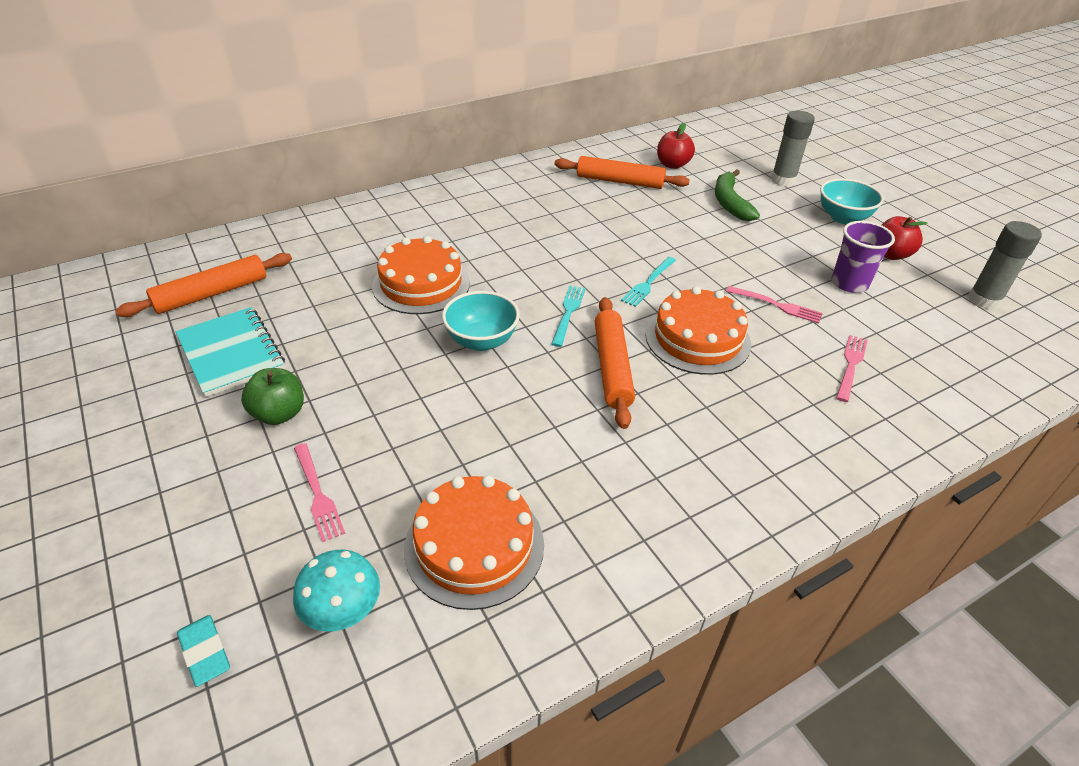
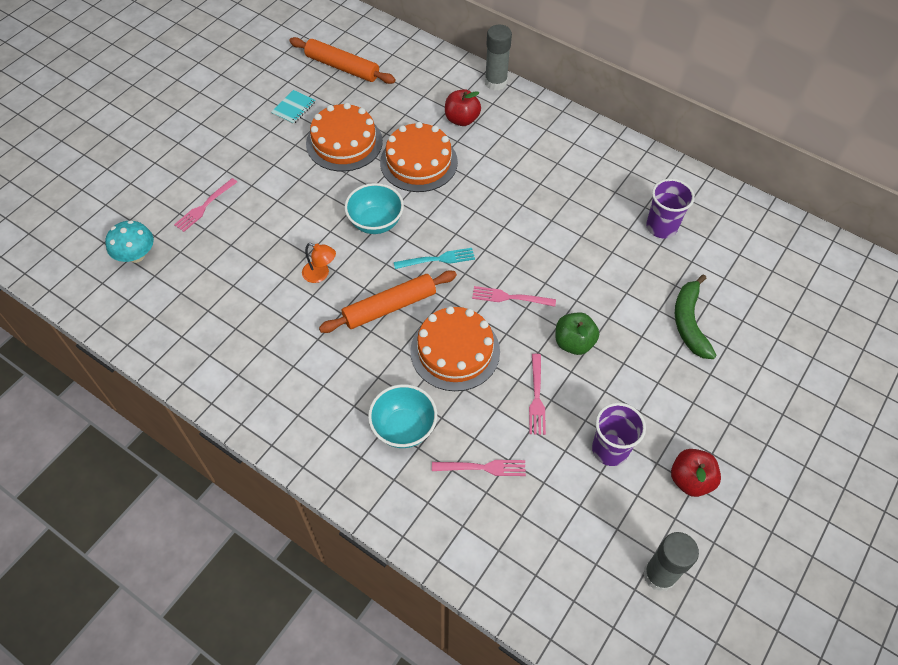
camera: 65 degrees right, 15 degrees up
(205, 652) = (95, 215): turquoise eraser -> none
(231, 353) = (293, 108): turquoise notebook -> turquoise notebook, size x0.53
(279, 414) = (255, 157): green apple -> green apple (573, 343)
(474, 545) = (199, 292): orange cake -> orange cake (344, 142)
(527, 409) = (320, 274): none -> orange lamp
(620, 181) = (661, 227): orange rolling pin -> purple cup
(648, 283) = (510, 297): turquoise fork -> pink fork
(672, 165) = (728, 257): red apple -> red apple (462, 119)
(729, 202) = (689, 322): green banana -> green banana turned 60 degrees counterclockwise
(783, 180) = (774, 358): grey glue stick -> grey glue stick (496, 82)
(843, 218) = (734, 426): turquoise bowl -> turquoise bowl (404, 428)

Problem details:
Beginning at the line where "(474, 545) = (199, 292): orange" appears, extract each line through the end of the data above; keep them exact and include nothing else.

Result:
(474, 545) = (199, 292): orange cake -> orange cake (344, 142)
(527, 409) = (320, 274): none -> orange lamp
(620, 181) = (661, 227): orange rolling pin -> purple cup
(648, 283) = (510, 297): turquoise fork -> pink fork
(672, 165) = (728, 257): red apple -> red apple (462, 119)
(729, 202) = (689, 322): green banana -> green banana turned 60 degrees counterclockwise
(783, 180) = (774, 358): grey glue stick -> grey glue stick (496, 82)
(843, 218) = (734, 426): turquoise bowl -> turquoise bowl (404, 428)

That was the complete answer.